(Items from a dataset)
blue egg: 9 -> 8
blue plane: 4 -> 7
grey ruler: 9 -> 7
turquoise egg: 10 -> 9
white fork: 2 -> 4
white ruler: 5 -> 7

---

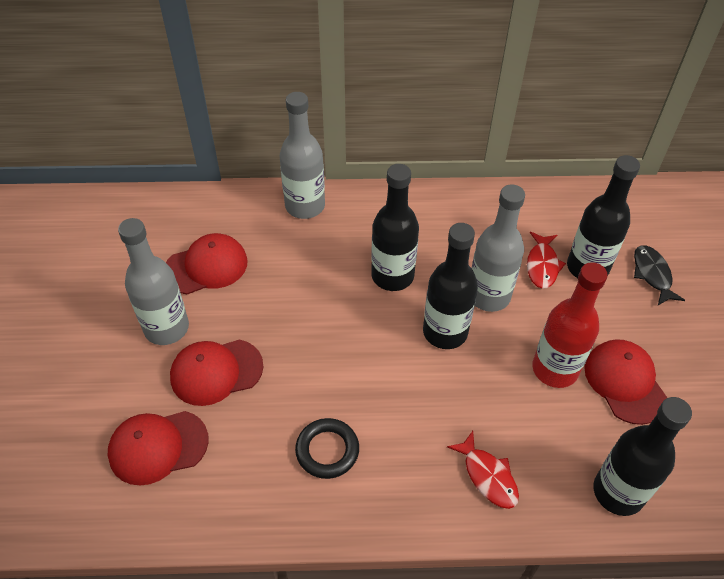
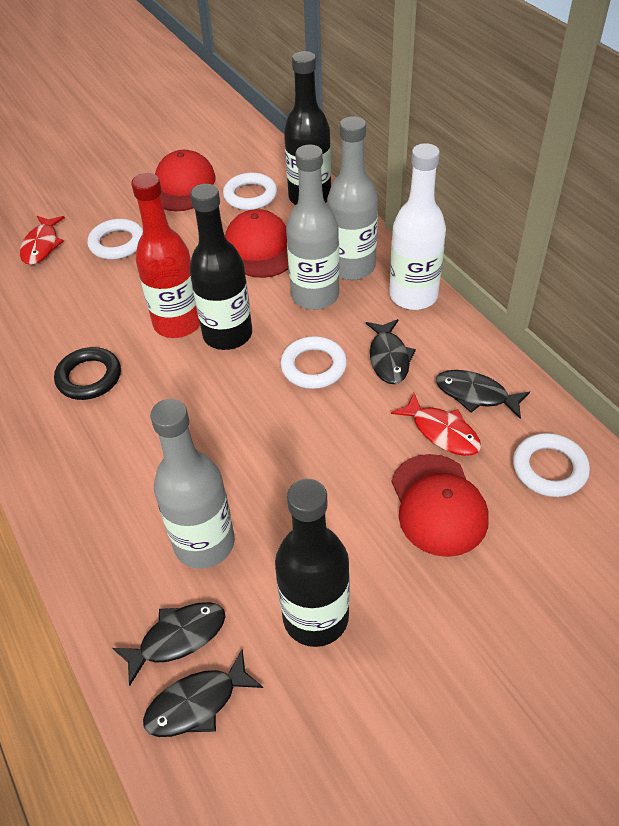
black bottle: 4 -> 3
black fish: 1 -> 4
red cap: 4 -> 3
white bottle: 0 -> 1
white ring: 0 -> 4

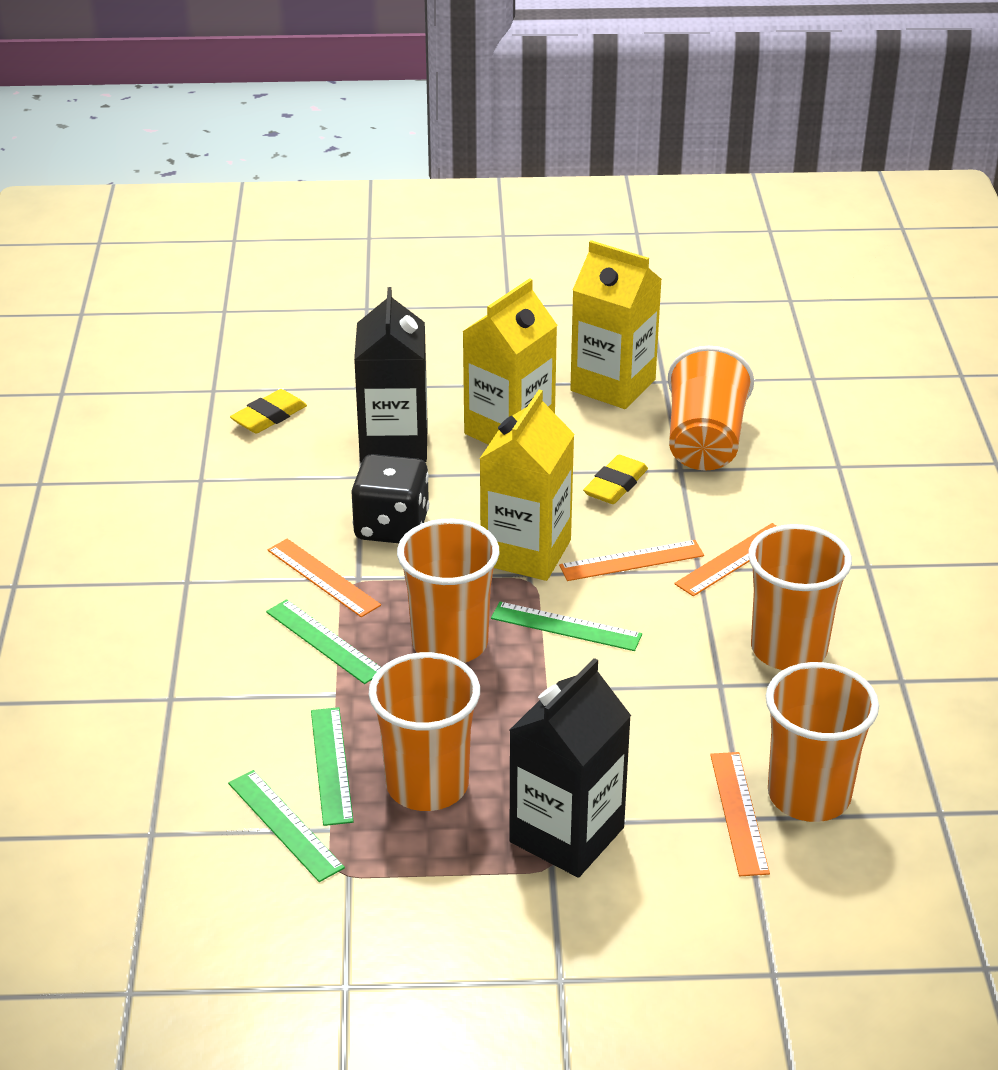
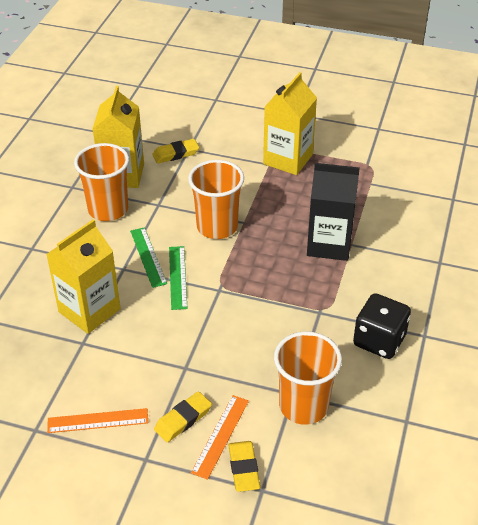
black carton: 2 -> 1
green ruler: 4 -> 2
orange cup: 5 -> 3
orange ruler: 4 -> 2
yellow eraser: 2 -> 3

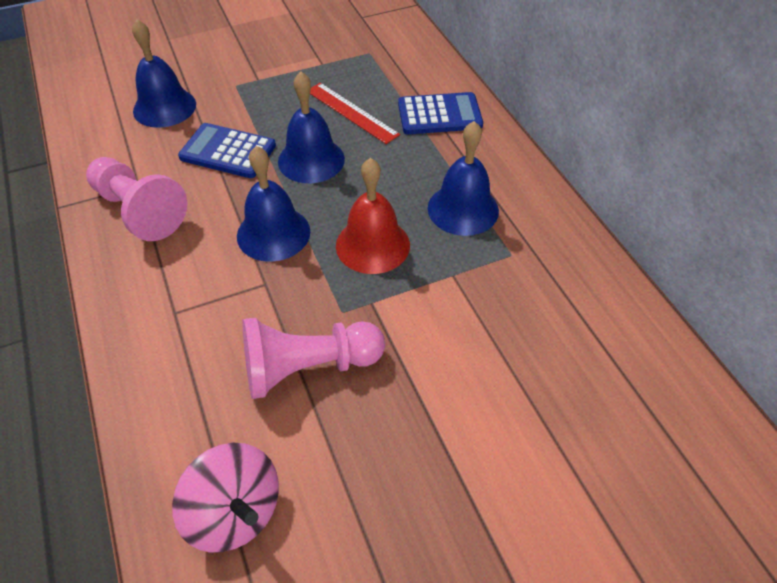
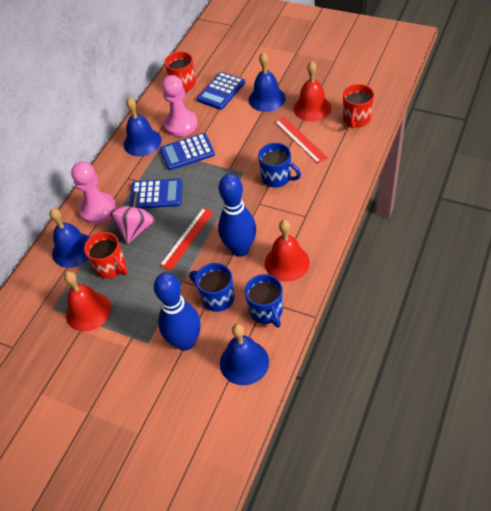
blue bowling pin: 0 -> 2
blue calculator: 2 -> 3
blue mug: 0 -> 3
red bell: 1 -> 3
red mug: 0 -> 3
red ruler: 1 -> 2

**WHAT IS NEEDED:** Among the records above, extract exactly the lines from the line with "blue egg: 9 -> 8" to the line with "white ruler: 5 -> 7", both lines included, and leave out the rest.

**RESPONSE TO THE TASK:**
blue egg: 9 -> 8
blue plane: 4 -> 7
grey ruler: 9 -> 7
turquoise egg: 10 -> 9
white fork: 2 -> 4
white ruler: 5 -> 7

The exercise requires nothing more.